**** Task inputs ****

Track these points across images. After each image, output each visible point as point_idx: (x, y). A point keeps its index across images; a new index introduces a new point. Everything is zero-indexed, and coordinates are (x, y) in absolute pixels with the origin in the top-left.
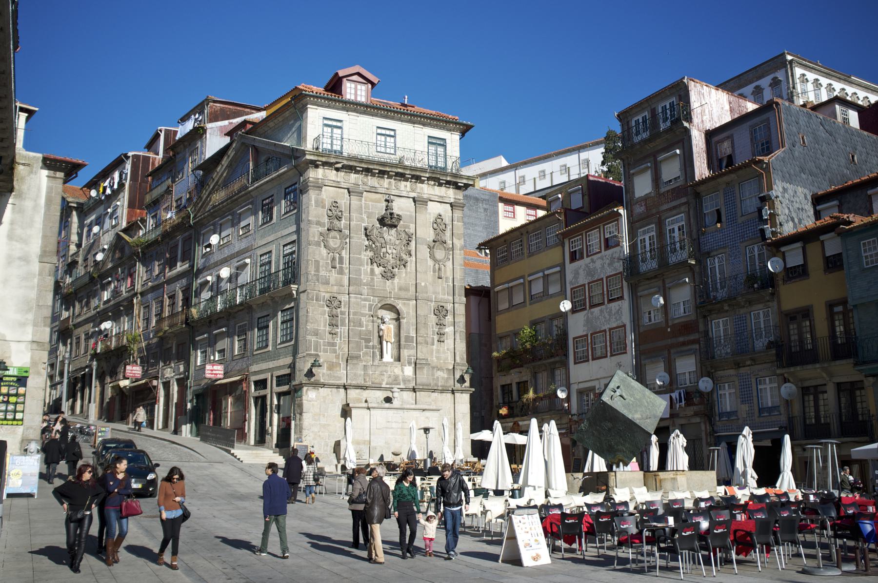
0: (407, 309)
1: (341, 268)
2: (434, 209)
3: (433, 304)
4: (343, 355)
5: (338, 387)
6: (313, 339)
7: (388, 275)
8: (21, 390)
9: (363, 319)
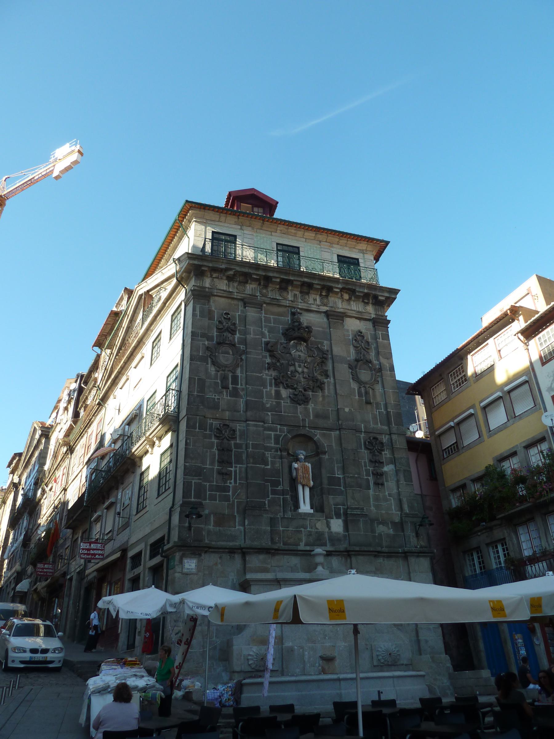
0: (328, 440)
2: (353, 325)
3: (363, 435)
5: (232, 551)
6: (194, 481)
7: (299, 399)
9: (268, 454)
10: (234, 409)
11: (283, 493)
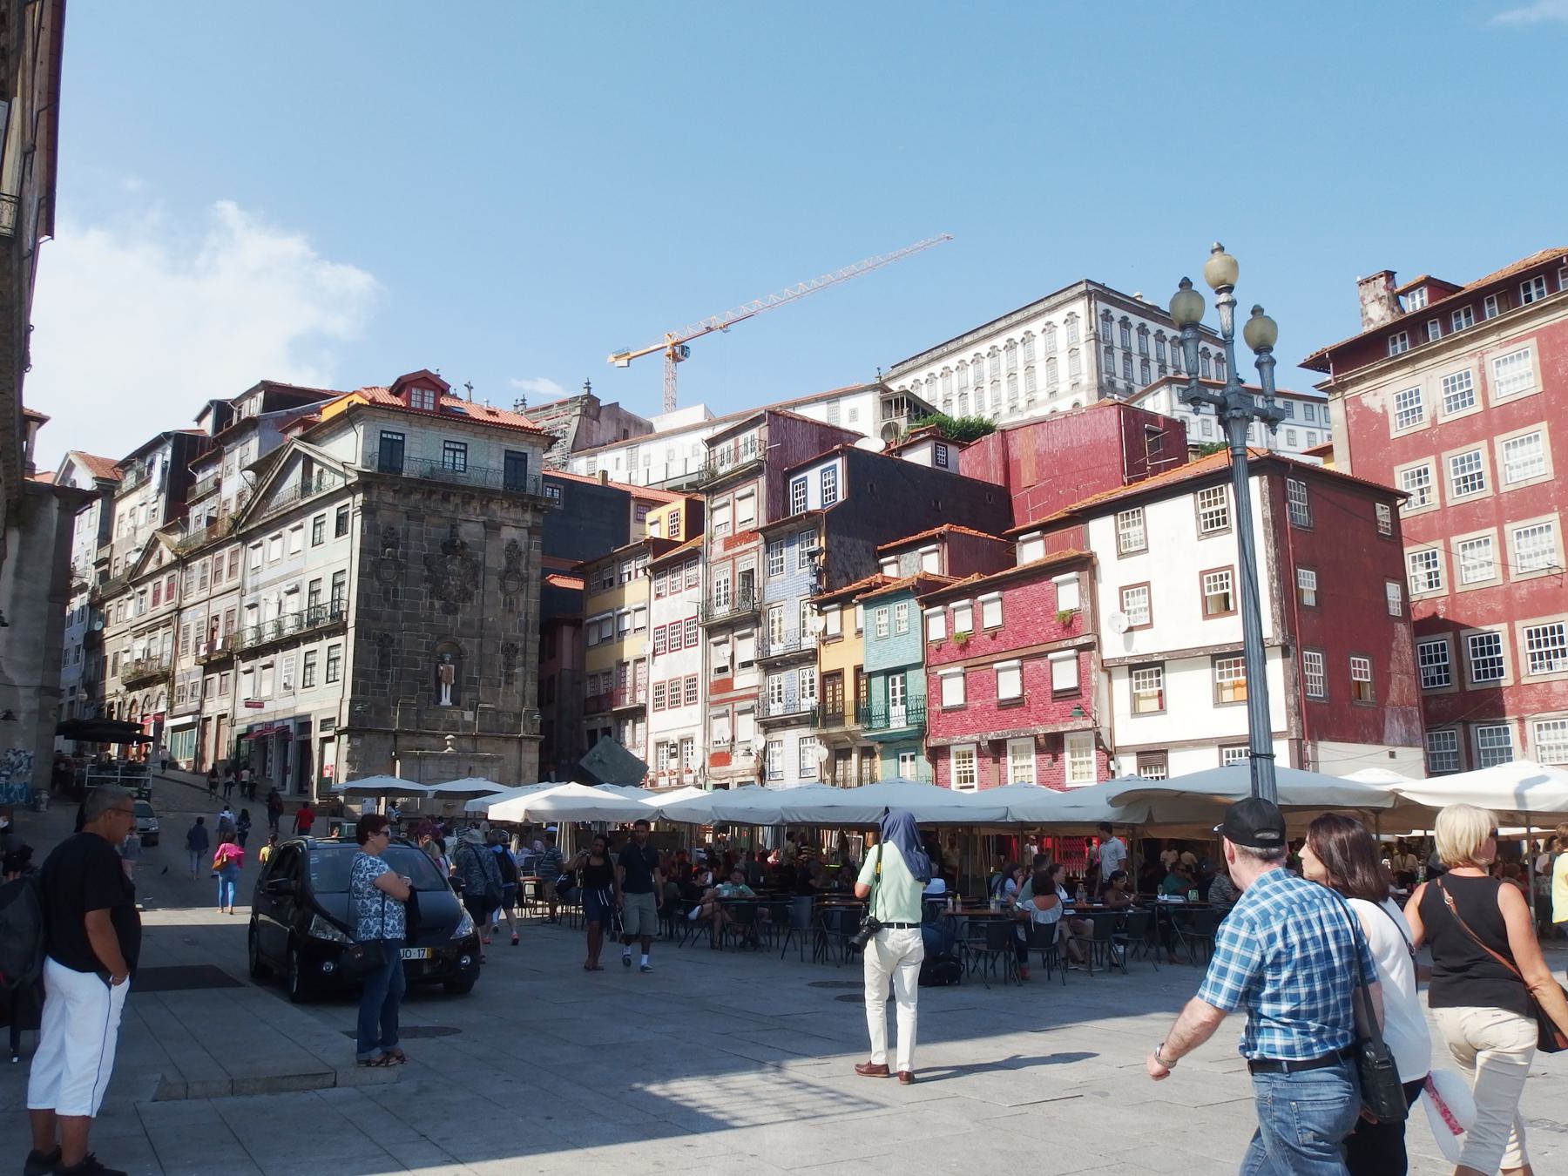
0: (470, 646)
2: (509, 533)
7: (450, 610)
11: (429, 690)
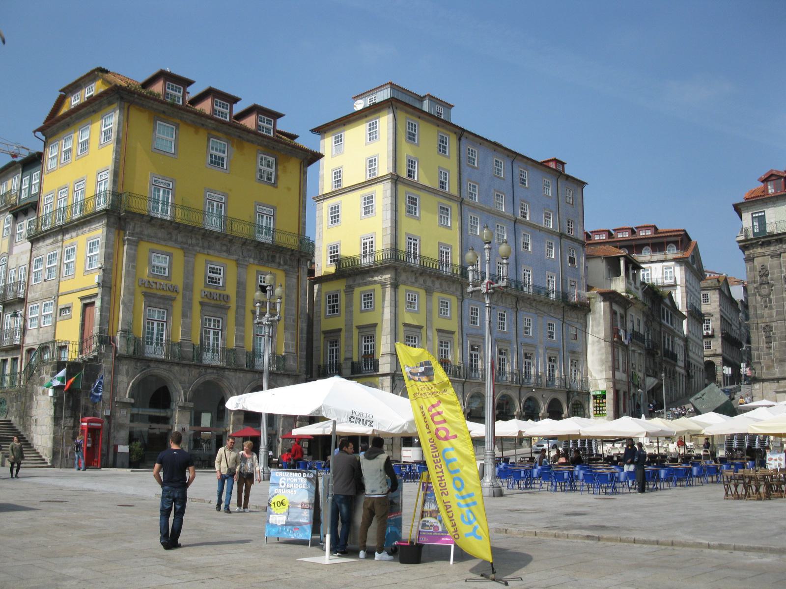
1: (771, 306)
4: (776, 359)
5: (773, 380)
8: (604, 400)
10: (771, 316)
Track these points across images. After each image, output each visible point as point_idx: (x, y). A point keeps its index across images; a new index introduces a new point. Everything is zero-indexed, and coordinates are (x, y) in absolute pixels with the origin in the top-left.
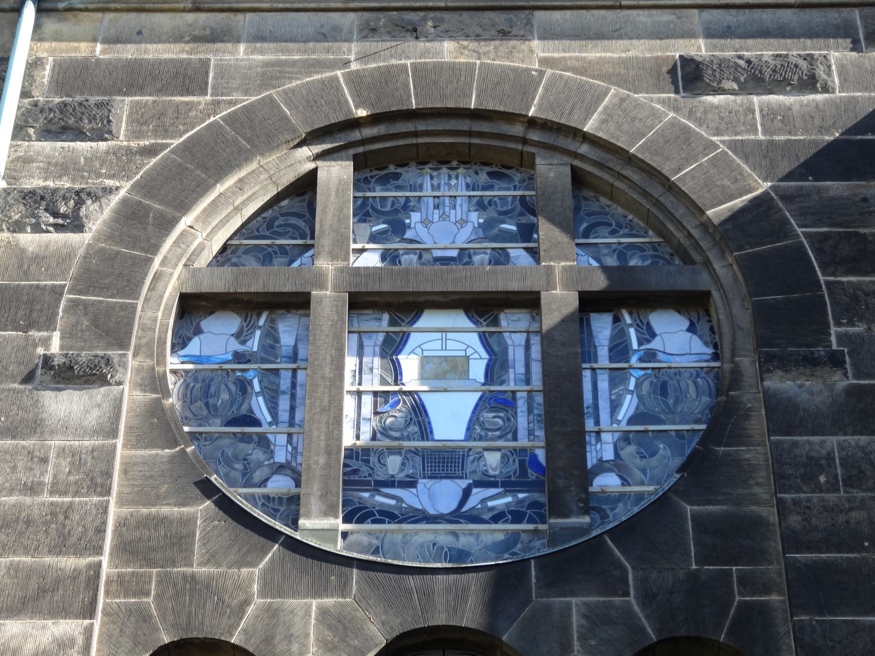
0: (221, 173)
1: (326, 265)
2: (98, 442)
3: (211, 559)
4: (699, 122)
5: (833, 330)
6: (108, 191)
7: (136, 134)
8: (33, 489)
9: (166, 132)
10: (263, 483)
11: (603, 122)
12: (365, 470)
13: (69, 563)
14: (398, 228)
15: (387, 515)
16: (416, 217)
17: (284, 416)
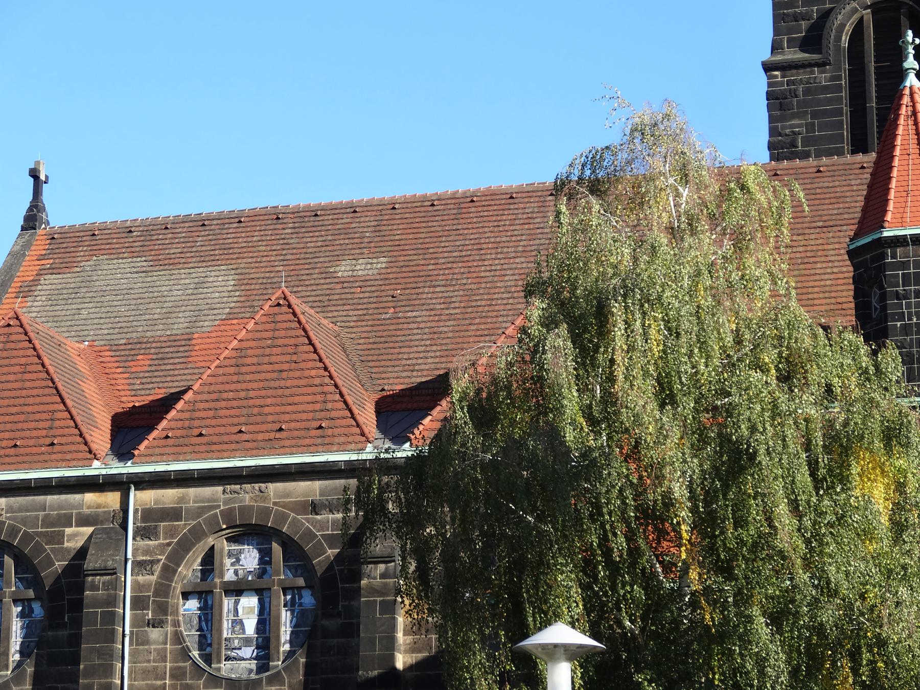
0: (187, 552)
1: (217, 580)
2: (163, 646)
3: (191, 679)
4: (314, 527)
5: (340, 604)
6: (159, 561)
7: (165, 538)
8: (149, 661)
9: (172, 536)
10: (205, 650)
11: (288, 527)
12: (229, 645)
13: (159, 683)
14: (238, 560)
15: (235, 659)
16: (243, 555)
17: (210, 628)
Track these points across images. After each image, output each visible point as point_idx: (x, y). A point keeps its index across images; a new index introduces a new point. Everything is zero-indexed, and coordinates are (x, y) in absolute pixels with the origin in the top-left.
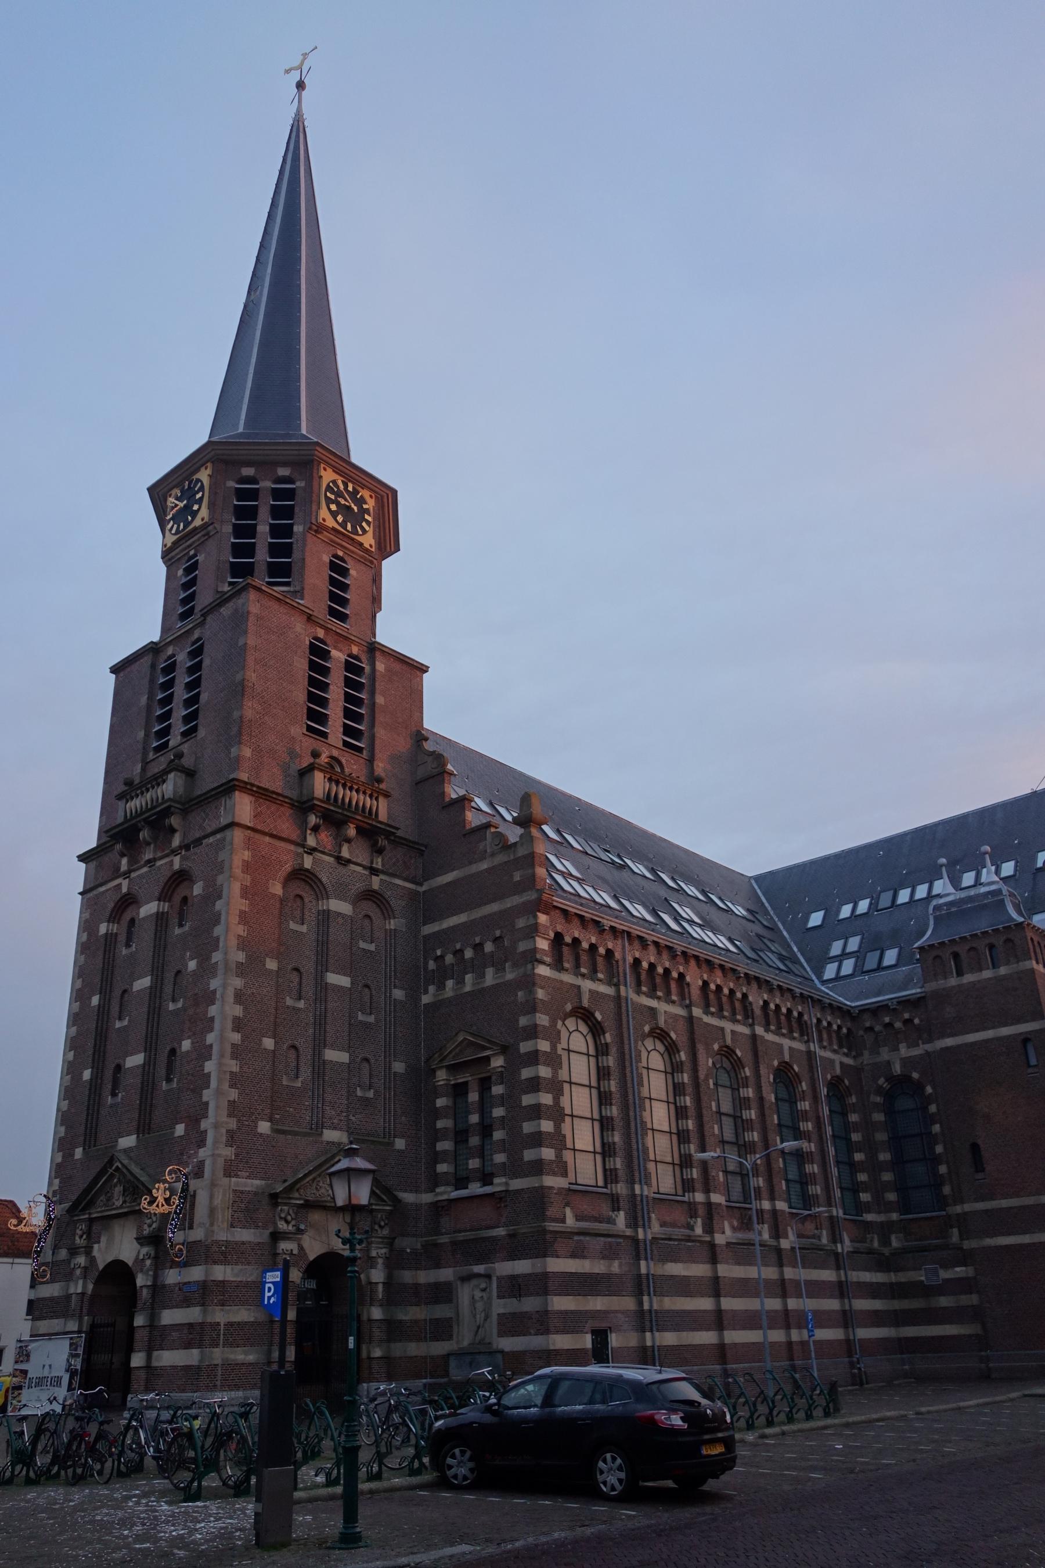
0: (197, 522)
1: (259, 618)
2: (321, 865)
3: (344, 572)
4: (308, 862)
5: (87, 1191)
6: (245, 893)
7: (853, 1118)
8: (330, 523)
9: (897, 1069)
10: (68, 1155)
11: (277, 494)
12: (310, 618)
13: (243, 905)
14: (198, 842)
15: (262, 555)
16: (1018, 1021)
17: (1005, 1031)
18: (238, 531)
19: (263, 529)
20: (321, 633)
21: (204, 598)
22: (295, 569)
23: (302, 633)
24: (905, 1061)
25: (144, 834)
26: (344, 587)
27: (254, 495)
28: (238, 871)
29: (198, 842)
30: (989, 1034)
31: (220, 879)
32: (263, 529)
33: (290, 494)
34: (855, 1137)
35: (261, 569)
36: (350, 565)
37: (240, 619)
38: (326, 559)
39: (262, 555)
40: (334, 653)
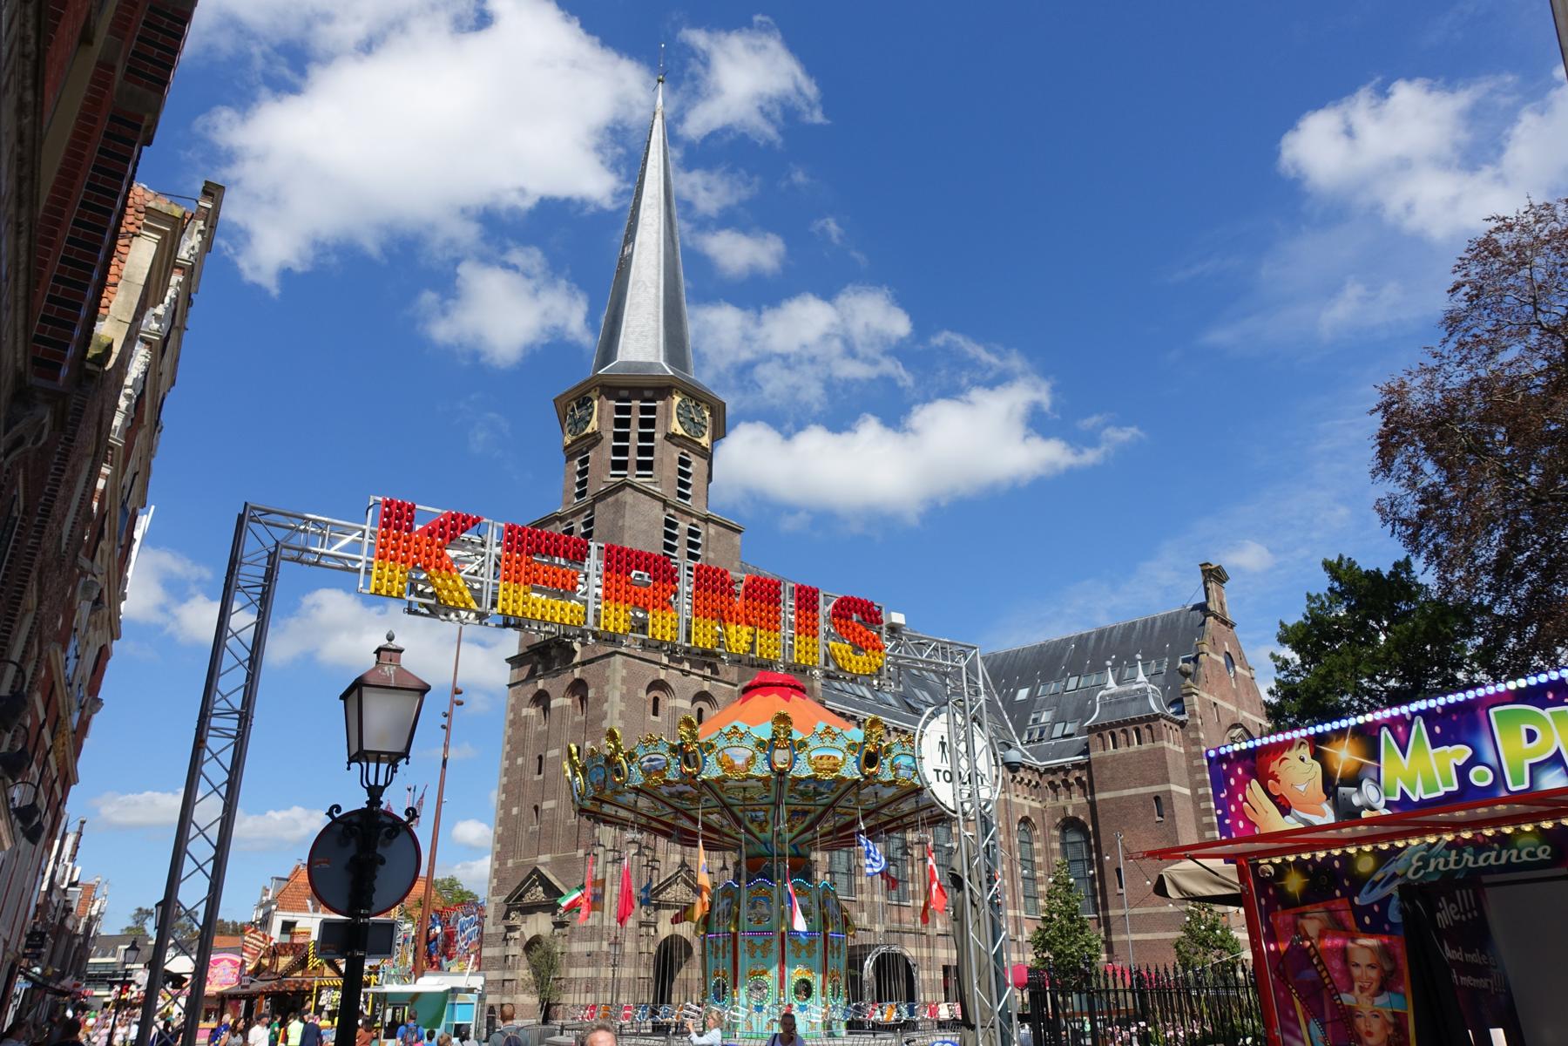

****

### What the exercise asks:
Rewrite the listing above as a JSON list of strings, one string per line, skipping blank lines and leaving out the pictures.

### Finished exercise:
[
  "Track these points across images. After each image, output each visible point as point_idx: (x, y). A point keeps its index across images; a new index introduces a new point. Everything is zero-indexed, and coordinates are (x, y) in absolute pixels with the origin in the top-left.",
  "0: (407, 309)",
  "1: (341, 268)",
  "2: (434, 209)",
  "3: (433, 304)",
  "4: (343, 355)",
  "5: (338, 387)",
  "6: (313, 339)",
  "7: (388, 275)",
  "8: (21, 390)",
  "9: (363, 319)",
  "0: (328, 440)",
  "2: (353, 325)",
  "3: (363, 435)",
  "5: (232, 551)",
  "6: (194, 481)",
  "7: (299, 399)",
  "9: (268, 454)",
  "10: (234, 409)",
  "11: (283, 493)",
  "0: (470, 646)",
  "2: (509, 533)",
  "7: (450, 610)",
  "11: (429, 690)",
  "1: (771, 306)",
  "4: (776, 359)",
  "5: (773, 380)",
  "8: (604, 400)",
  "10: (771, 316)",
  "Track these points across images. After each image, output each visible point as point_idx: (x, y). A point keeps its index across images; a new index introduces a new point. Everything is zero-indexed, and coordinates are (x, y) in absolute pixels with the origin in the top-left.",
  "0: (221, 173)",
  "1: (326, 265)",
  "2: (98, 442)",
  "3: (211, 559)",
  "4: (699, 122)",
  "5: (833, 330)",
  "6: (108, 191)",
  "7: (136, 134)",
  "8: (33, 489)",
  "9: (166, 132)",
  "10: (263, 483)",
  "11: (603, 122)",
  "12: (365, 470)",
  "13: (69, 563)",
  "14: (398, 228)",
  "15: (387, 515)",
  "16: (416, 217)",
  "17: (284, 416)",
  "0: (187, 552)",
  "1: (217, 580)",
  "2: (163, 646)",
  "3: (191, 679)",
  "4: (314, 527)",
  "5: (340, 604)",
  "6: (159, 561)",
  "7: (165, 538)",
  "8: (149, 661)",
  "9: (172, 536)",
  "10: (205, 650)",
  "11: (288, 527)",
  "12: (229, 645)",
  "13: (159, 683)",
  "14: (238, 560)",
  "15: (235, 659)",
  "16: (243, 555)",
  "17: (210, 628)",
  "Track these points across images. After each image, output each visible point as point_idx: (x, y). A point keeps its index across images; a new index introduces a new point. Everything is zero-indexed, and coordinates are (x, y) in absolute pixels with the origin in the top-left.",
  "0: (197, 522)",
  "1: (259, 618)",
  "2: (321, 865)",
  "3: (344, 572)",
  "4: (308, 862)",
  "5: (87, 1191)",
  "6: (245, 893)",
  "7: (853, 1118)",
  "8: (330, 523)",
  "9: (897, 1069)",
  "10: (68, 1155)",
  "11: (277, 494)",
  "12: (310, 618)",
  "13: (243, 905)",
  "14: (198, 842)",
  "15: (262, 555)",
  "16: (1018, 1021)",
  "17: (1005, 1031)",
  "18: (238, 531)",
  "19: (263, 529)",
  "20: (321, 633)",
  "21: (204, 598)",
  "22: (295, 569)",
  "23: (302, 633)",
  "24: (905, 1061)",
  "25: (144, 834)",
  "26: (344, 587)",
  "27: (254, 495)",
  "28: (238, 871)",
  "29: (198, 842)",
  "30: (989, 1034)",
  "31: (220, 879)",
  "32: (263, 529)",
  "33: (290, 494)",
  "34: (855, 1137)",
  "35: (261, 569)",
  "36: (350, 565)",
  "37: (240, 619)",
  "38: (326, 559)",
  "39: (262, 555)",
  "40: (334, 653)"
]